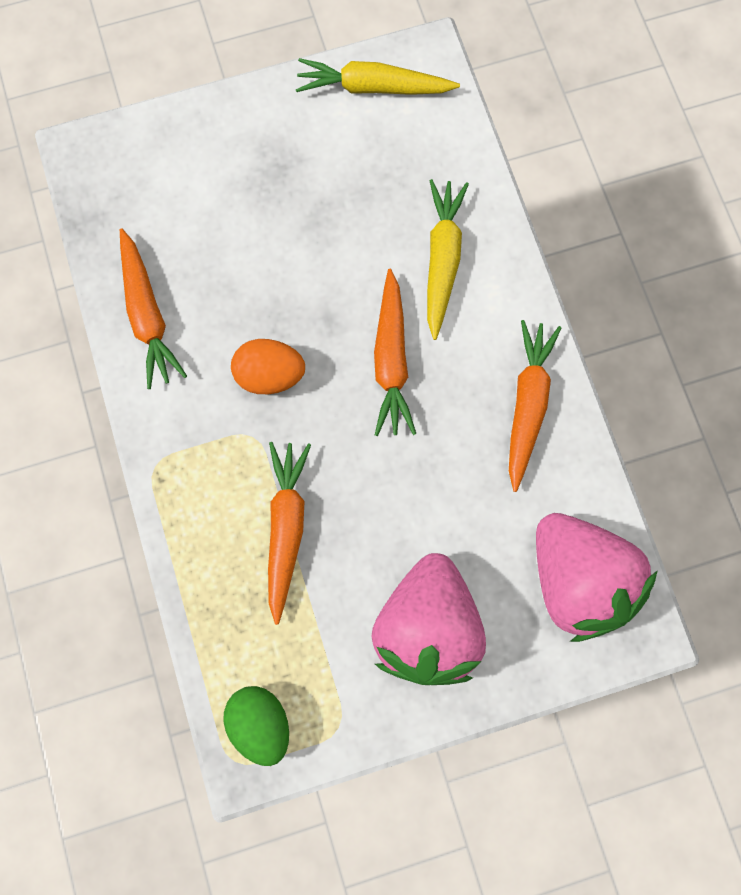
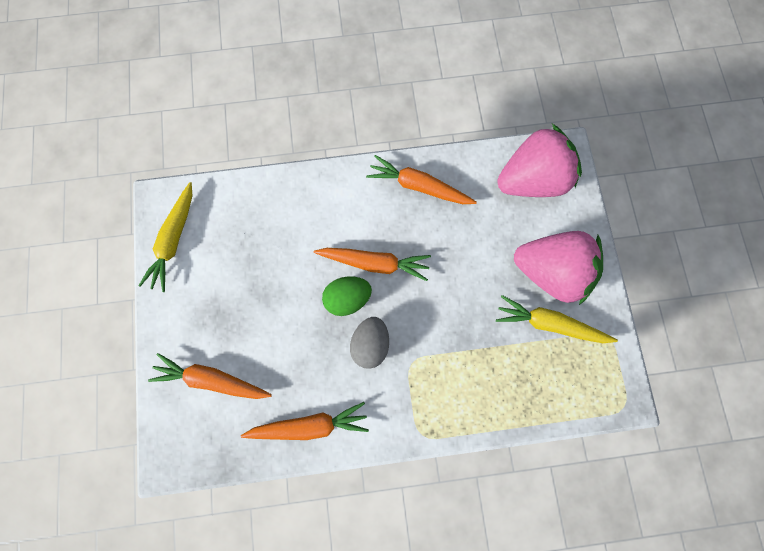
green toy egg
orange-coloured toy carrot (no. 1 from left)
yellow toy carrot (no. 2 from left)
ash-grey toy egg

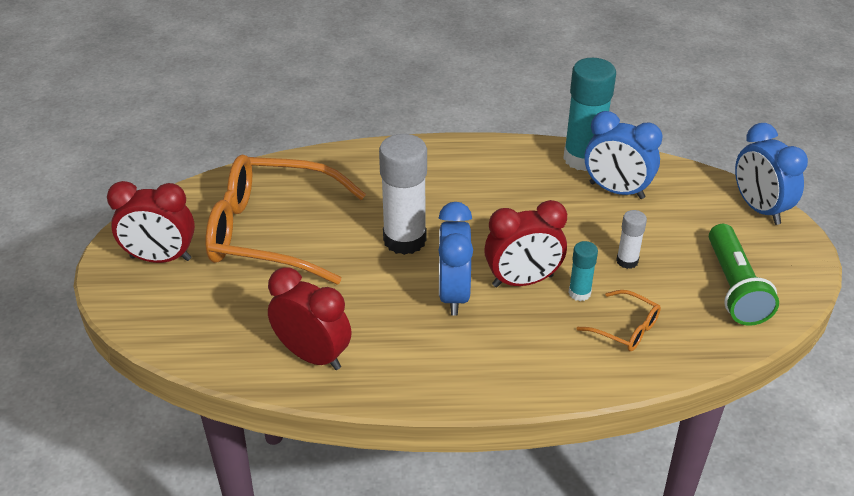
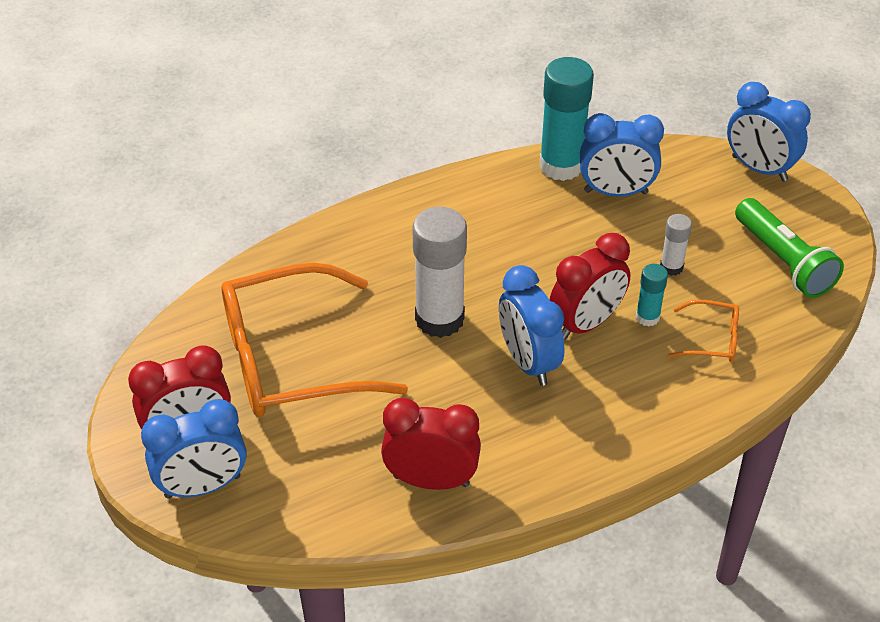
royal blue alarm clock (no. 1 from left)

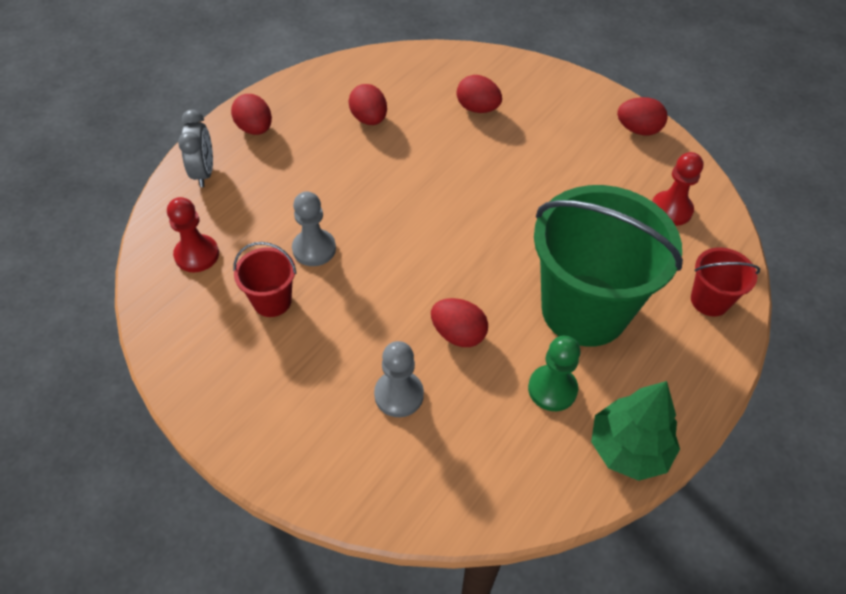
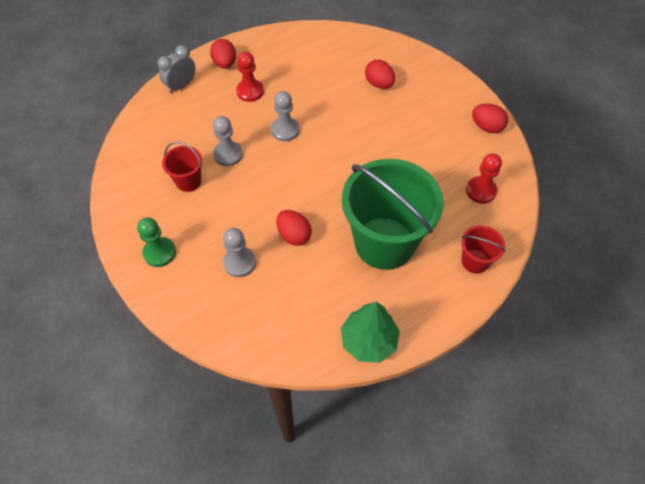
crimson toy egg (no. 2 from left in the first image)
ash-grey chess pawn (no. 3 from left)
crimson chess pawn (no. 1 from left)
green chess pawn
ash-grey alarm clock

_ _ _

= What is required =
Across the whole listing above, repeat each line exactly and leave out the images.

= Result for this exercise =
green toy egg
orange-coloured toy carrot (no. 1 from left)
yellow toy carrot (no. 2 from left)
ash-grey toy egg

royal blue alarm clock (no. 1 from left)

crimson toy egg (no. 2 from left in the first image)
ash-grey chess pawn (no. 3 from left)
crimson chess pawn (no. 1 from left)
green chess pawn
ash-grey alarm clock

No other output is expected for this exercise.